- _ASSIGNMENT_:
The required output is the stretch from the line containing "lesson417: [312,138,341,162] ->" through the line containing "Quick photo.docx: [213,920,600,1052]" in the records below, unaltered and with no pictures.

- _THE DATA_:
——
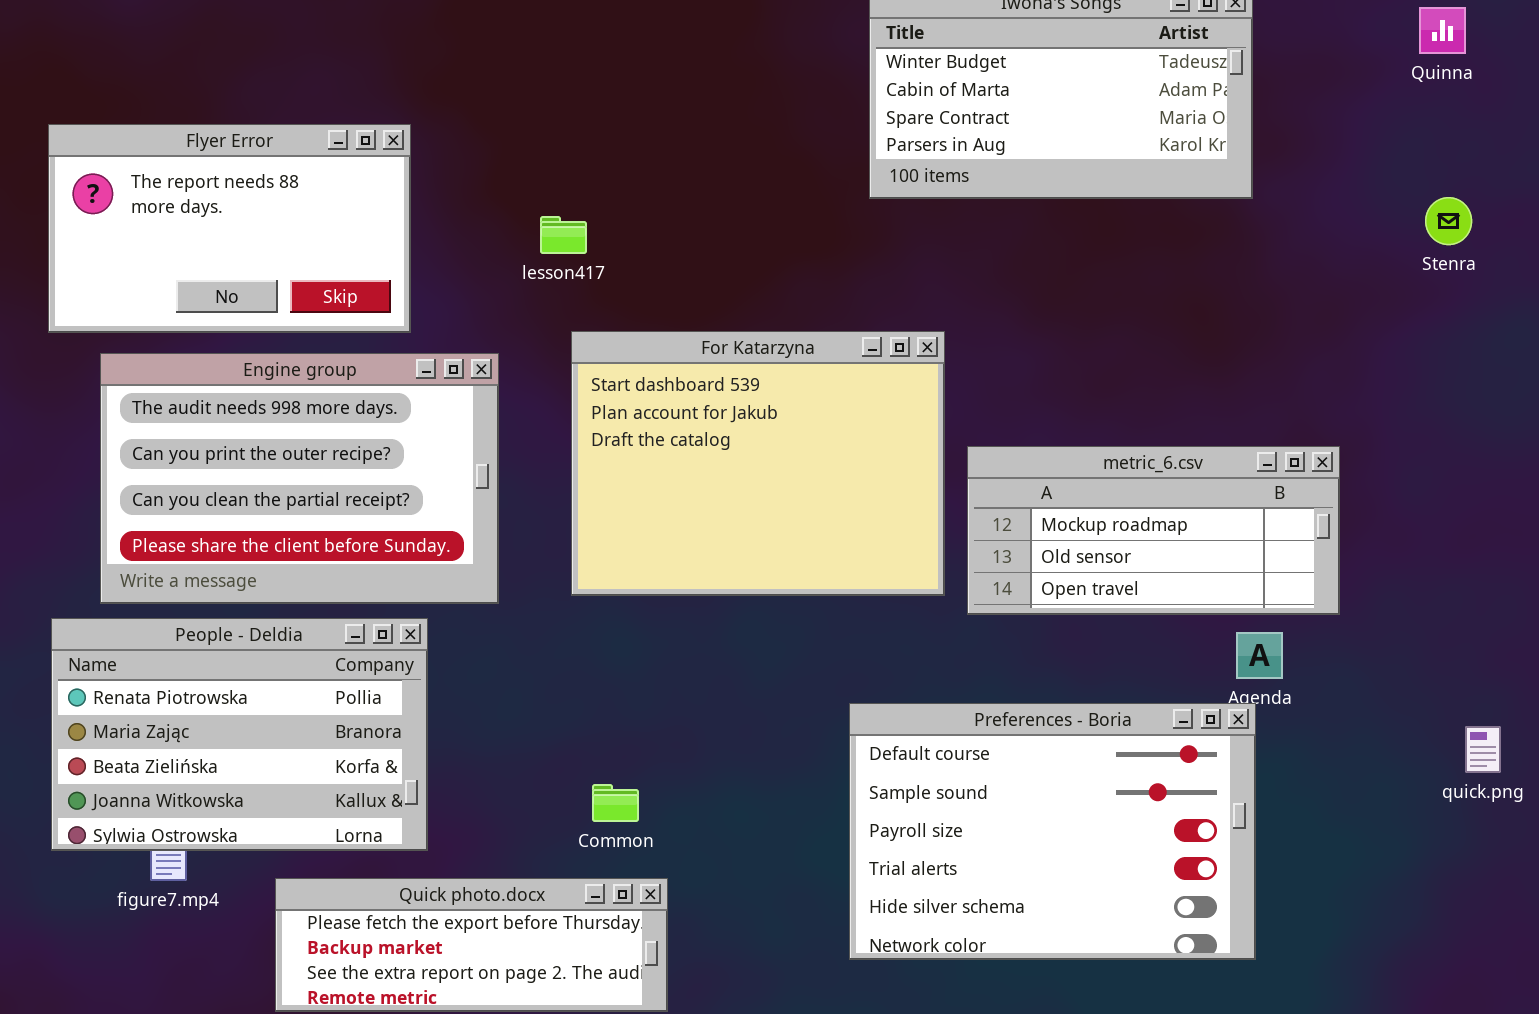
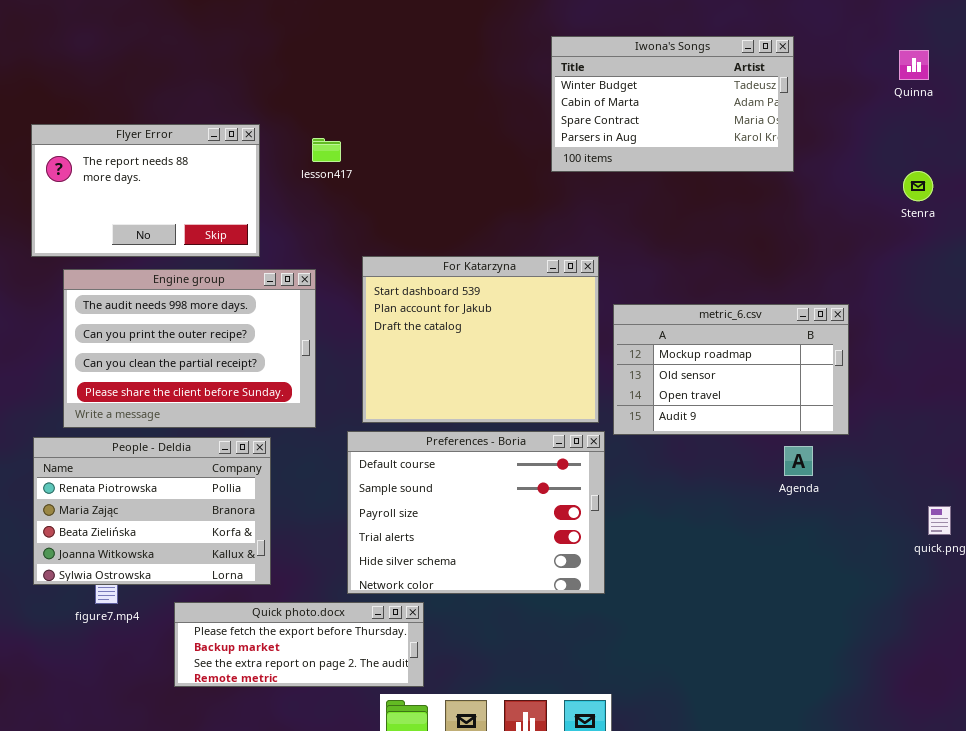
lesson417: [540,216,587,254] -> [312,138,341,162], moved
metric_6.csv: [967,446,1340,615] -> [613,304,849,435], resized
Preferences - Boria: [849,703,1256,960] -> [347,431,605,594], moved

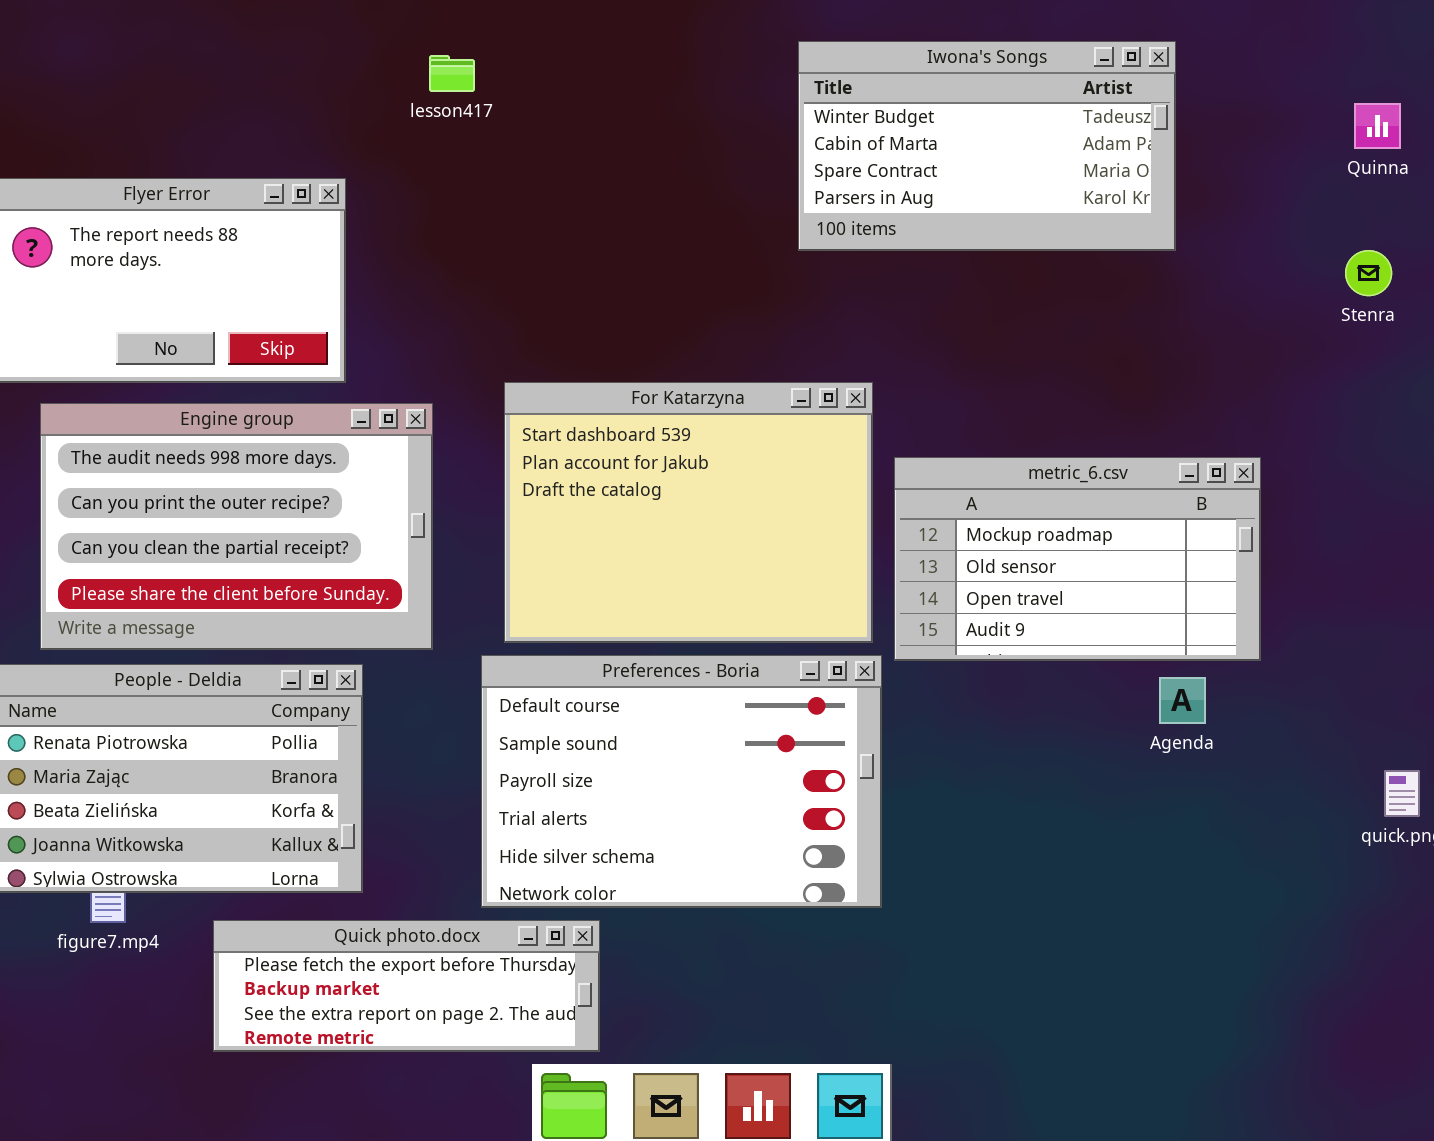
Quinna: [899,50,929,80] -> [1354,103,1401,149], moved
lesson417: [312,138,341,162] -> [429,55,475,92], moved

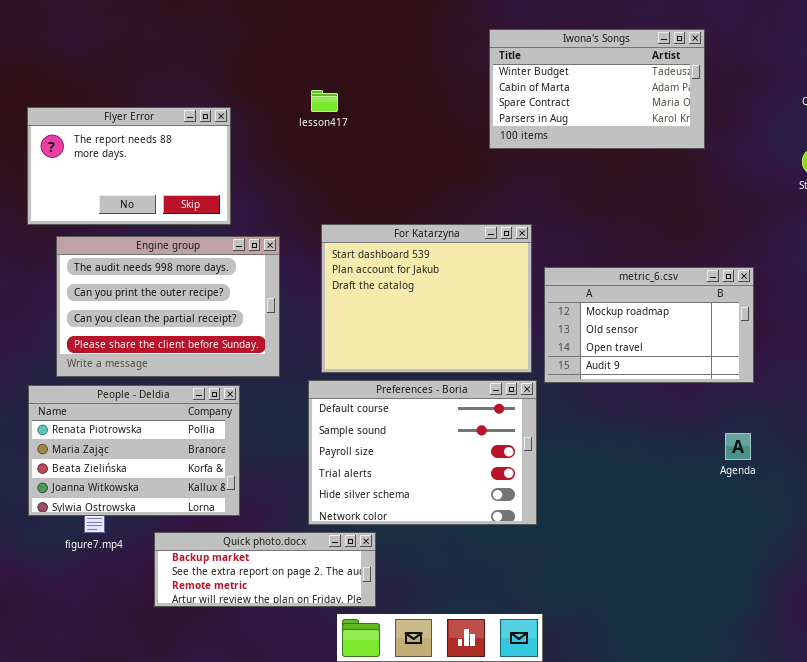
lesson417: [429,55,475,92] -> [311,90,338,112], moved
Agenda: [1159,677,1206,724] -> [725,433,751,460], moved
Quick photo.docx: [213,920,600,1052] -> [154,532,376,607], scrolled down 1 row

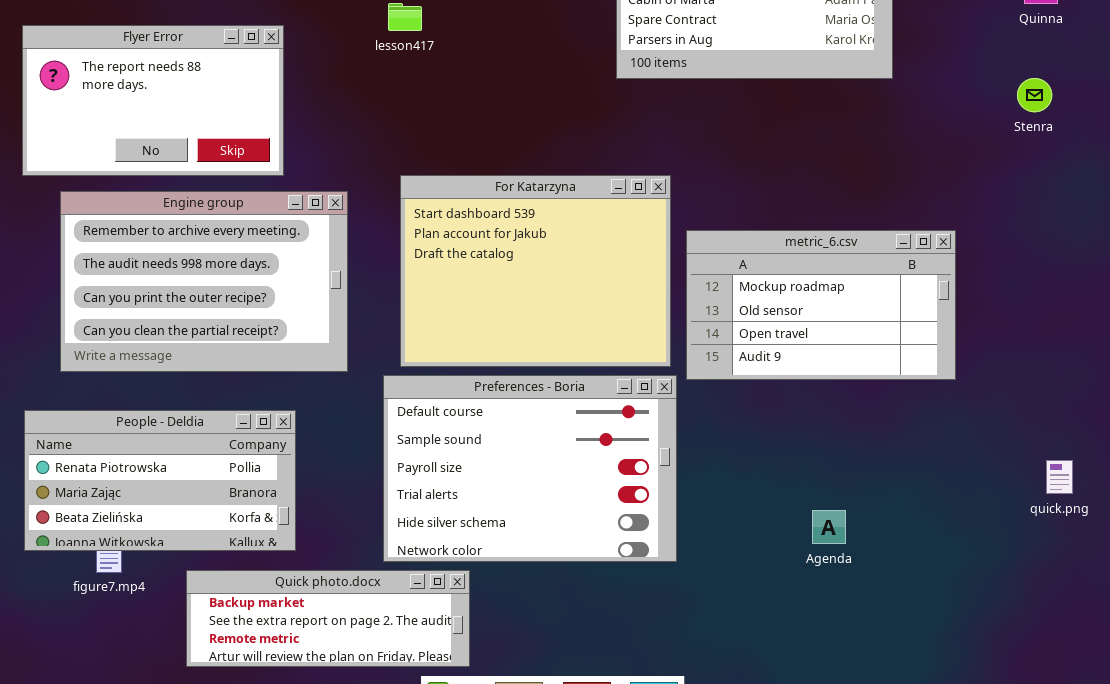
Engine group: [56,236,280,377] -> [60,191,348,372], scrolled up 1 row
People - Deldia: [28,385,240,516] -> [24,410,296,551], resized
Agenda: [725,433,751,460] -> [812,510,846,544], moved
——
- _WRITTEN SOLUTION_:
lesson417: [312,138,341,162] -> [429,55,475,92], moved

lesson417: [429,55,475,92] -> [311,90,338,112], moved
Agenda: [1159,677,1206,724] -> [725,433,751,460], moved
Quick photo.docx: [213,920,600,1052] -> [154,532,376,607], scrolled down 1 row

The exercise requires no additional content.